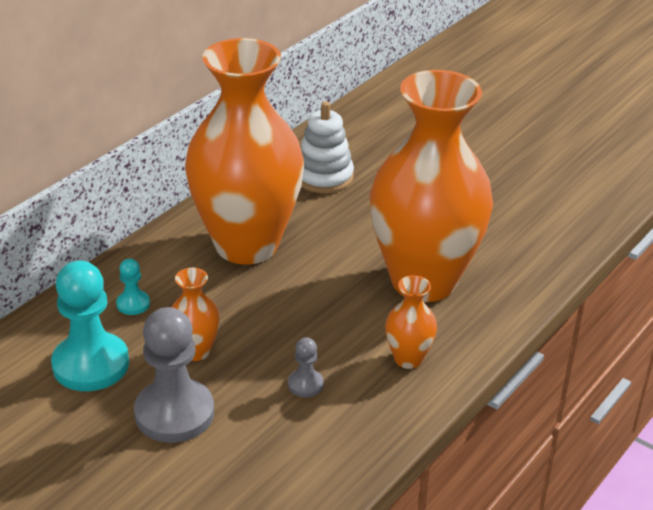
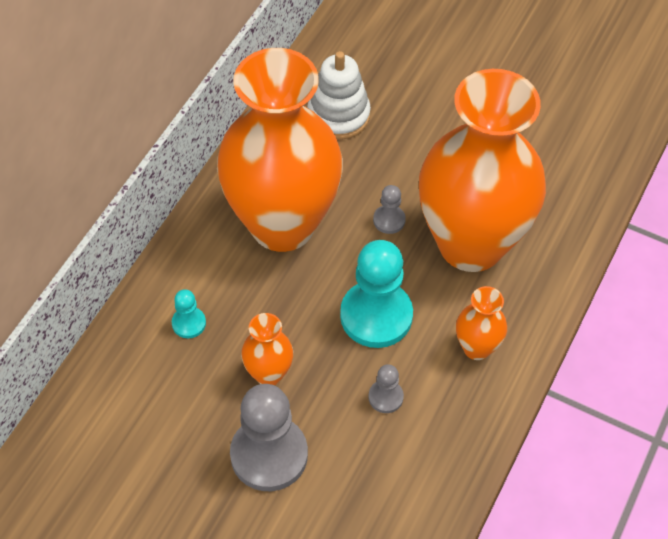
camera: 10 degrees left, 20 degrees up
turquoise pawn [51,261,129,391] -> turquoise pawn moved to [340,240,413,348]
none -> grey pawn [373,185,406,234]

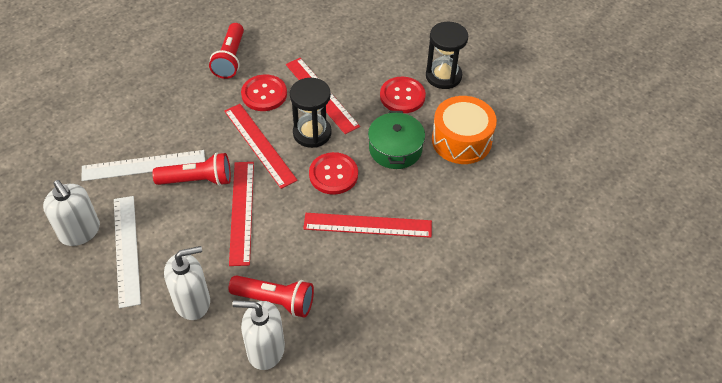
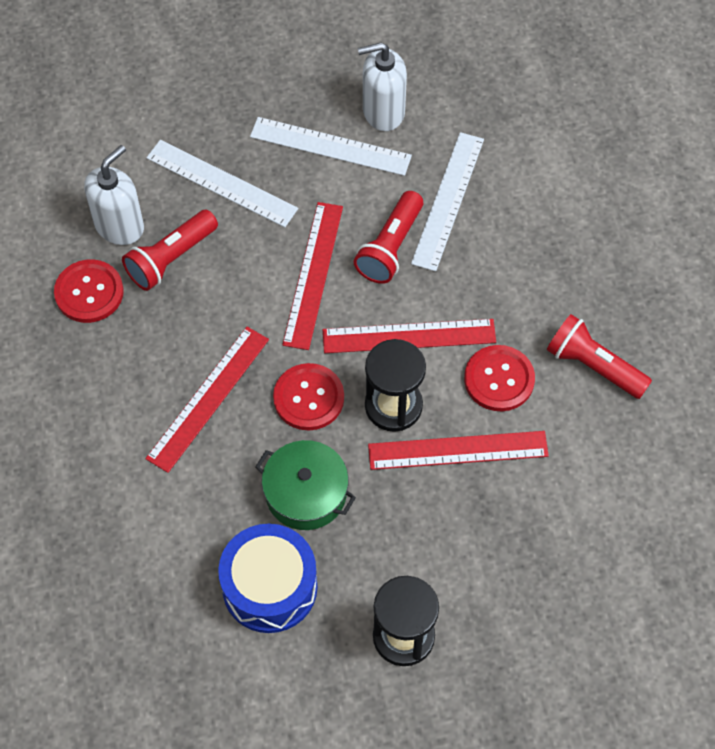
camera: 120 degrees right, 10 degrees up
white soap dispenser [164,246,210,320] -> white ruler [146,140,298,227]
red ruler [229,162,254,266] -> red ruler turned 75 degrees clockwise [282,202,343,350]
red button [380,77,426,113] -> red button moved to [54,259,124,323]
orange drum [432,96,497,164] -> blue drum [218,524,318,633]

------------

Aim of the task:
Above are records; repeat only the lines from the line with "none -> grey pawn [373,185,406,234]" through the line with "red ruler [229,162,254,266]", and leave pictures out.

Response box:
none -> grey pawn [373,185,406,234]

camera: 120 degrees right, 10 degrees up
white soap dispenser [164,246,210,320] -> white ruler [146,140,298,227]
red ruler [229,162,254,266] -> red ruler turned 75 degrees clockwise [282,202,343,350]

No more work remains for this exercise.